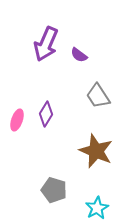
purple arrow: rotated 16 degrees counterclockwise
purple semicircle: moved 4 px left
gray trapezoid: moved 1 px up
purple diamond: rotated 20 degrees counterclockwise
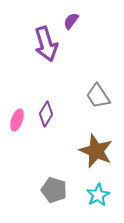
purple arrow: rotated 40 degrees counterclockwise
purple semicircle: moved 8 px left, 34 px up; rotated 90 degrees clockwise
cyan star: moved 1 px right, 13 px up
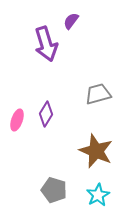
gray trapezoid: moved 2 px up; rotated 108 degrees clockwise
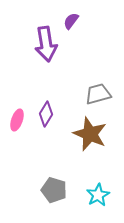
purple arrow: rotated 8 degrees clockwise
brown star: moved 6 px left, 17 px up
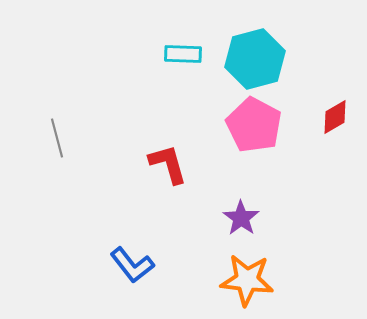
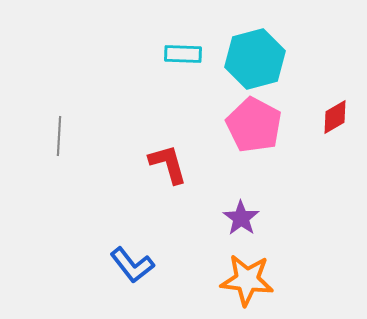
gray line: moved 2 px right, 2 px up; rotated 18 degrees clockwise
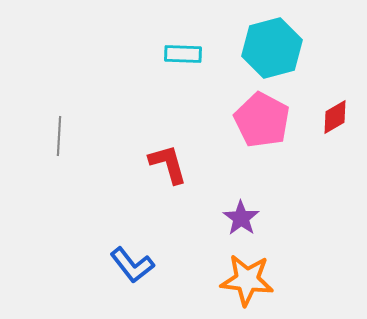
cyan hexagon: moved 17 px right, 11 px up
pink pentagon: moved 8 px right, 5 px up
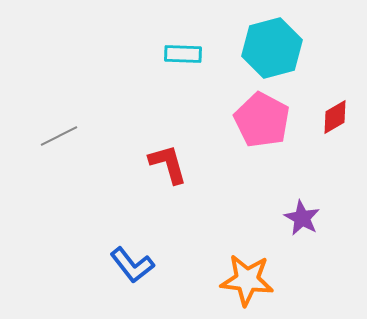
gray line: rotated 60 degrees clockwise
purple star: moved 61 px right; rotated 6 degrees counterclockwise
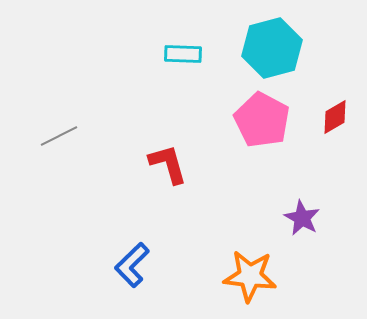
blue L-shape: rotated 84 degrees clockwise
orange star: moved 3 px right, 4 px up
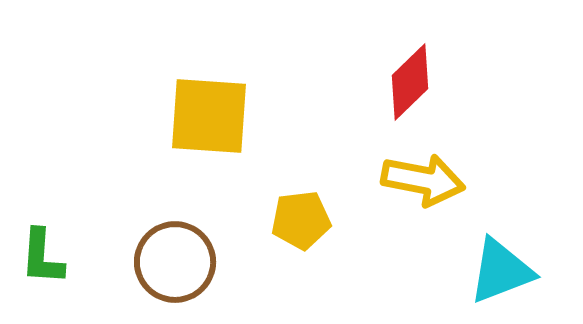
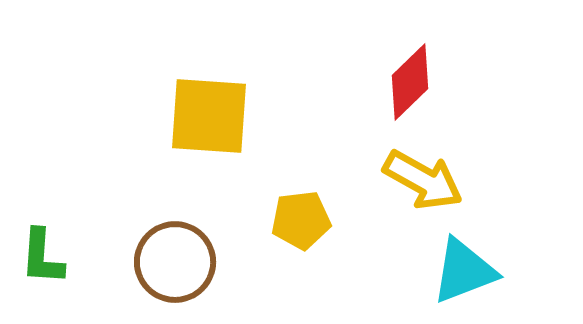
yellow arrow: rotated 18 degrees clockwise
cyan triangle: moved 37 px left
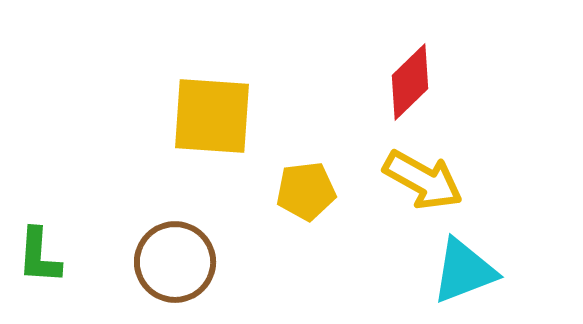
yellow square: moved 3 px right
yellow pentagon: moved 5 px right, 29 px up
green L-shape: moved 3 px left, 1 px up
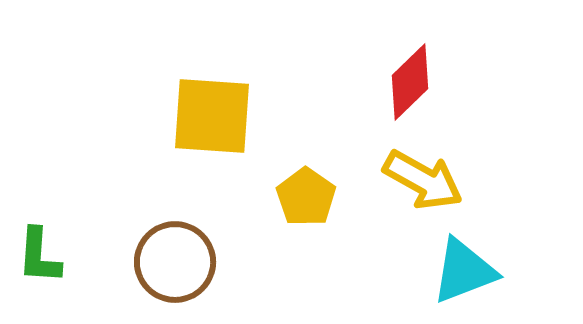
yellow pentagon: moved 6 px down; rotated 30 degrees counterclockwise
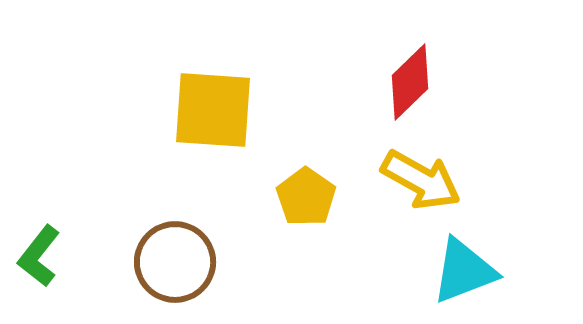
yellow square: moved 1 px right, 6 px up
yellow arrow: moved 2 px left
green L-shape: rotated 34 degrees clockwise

···

Instruction >>
Reproduce every line of the data above word for word and in its original order, leaving out the pictures.

Task answer >>
purple arrow: rotated 16 degrees counterclockwise
purple semicircle: moved 4 px left
gray trapezoid: moved 1 px up
purple diamond: rotated 20 degrees counterclockwise
purple arrow: rotated 40 degrees counterclockwise
purple semicircle: moved 8 px left, 34 px up; rotated 90 degrees clockwise
cyan star: moved 1 px right, 13 px up
gray trapezoid: moved 2 px up; rotated 108 degrees clockwise
purple arrow: rotated 8 degrees clockwise
brown star: moved 6 px left, 17 px up
gray line: moved 2 px right, 2 px up; rotated 18 degrees clockwise
cyan hexagon: moved 17 px right, 11 px up
pink pentagon: moved 8 px right, 5 px up
gray line: rotated 60 degrees clockwise
purple star: moved 61 px right; rotated 6 degrees counterclockwise
blue L-shape: rotated 84 degrees clockwise
orange star: moved 3 px right, 4 px up
yellow arrow: rotated 18 degrees clockwise
cyan triangle: moved 37 px left
yellow square: moved 3 px right
yellow pentagon: moved 5 px right, 29 px up
green L-shape: moved 3 px left, 1 px up
yellow pentagon: moved 6 px down; rotated 30 degrees counterclockwise
yellow square: moved 1 px right, 6 px up
yellow arrow: moved 2 px left
green L-shape: rotated 34 degrees clockwise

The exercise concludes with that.